▸ **Assigned task**
With no images included, output each entry below exactly as it appears.

Remote sensing object lists:

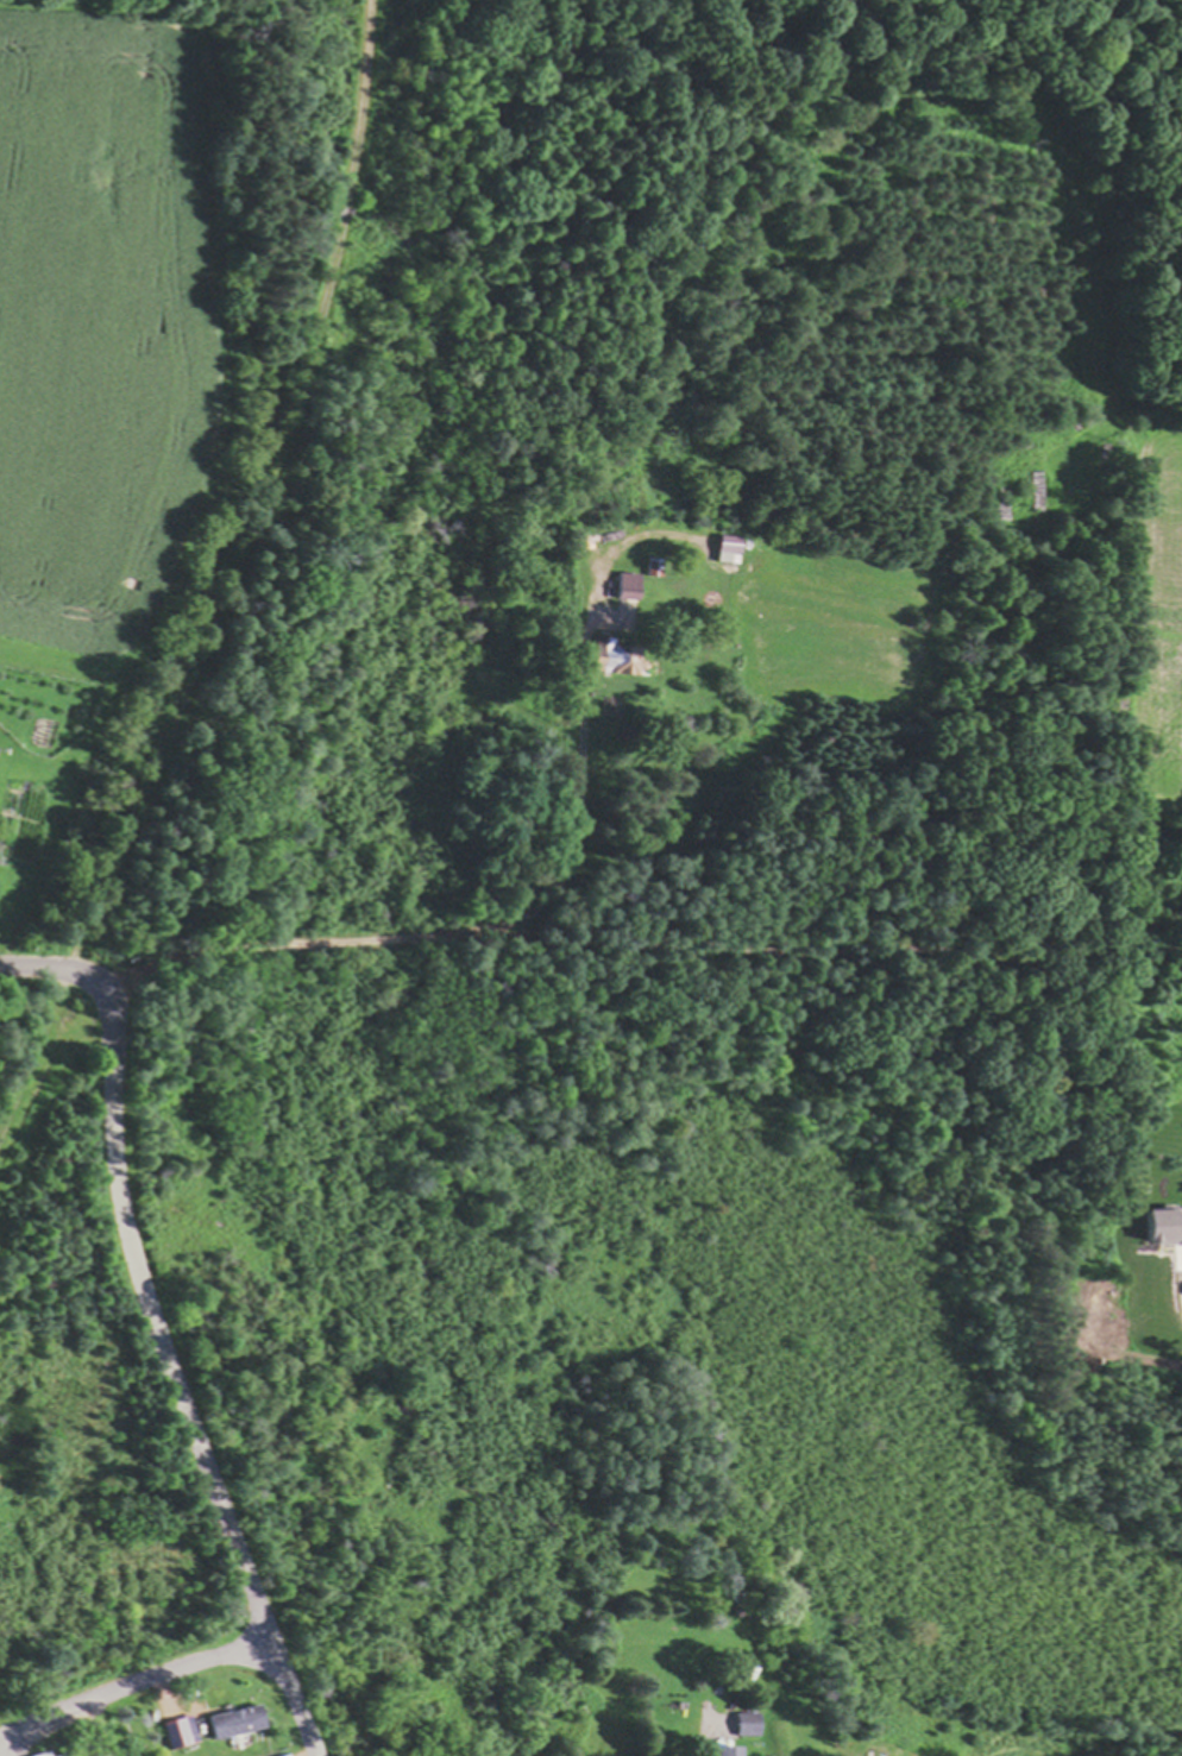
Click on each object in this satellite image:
building: (1094, 395)
building: (731, 544)
road: (224, 575)
building: (630, 587)
building: (625, 660)
road: (467, 933)
road: (58, 969)
road: (176, 1381)
road: (134, 1682)
road: (162, 1688)
building: (241, 1724)
building: (751, 1726)
building: (178, 1736)
road: (709, 1747)
road: (5, 1748)
building: (733, 1752)
building: (47, 1754)
building: (71, 1754)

▸ **Result below**
Click on each object in this satellite image:
building: (1094, 395)
building: (731, 544)
road: (224, 575)
building: (630, 587)
building: (625, 660)
road: (467, 933)
road: (58, 969)
road: (176, 1381)
road: (134, 1682)
road: (162, 1688)
building: (241, 1724)
building: (751, 1726)
building: (178, 1736)
road: (709, 1747)
road: (5, 1748)
building: (733, 1752)
building: (47, 1754)
building: (71, 1754)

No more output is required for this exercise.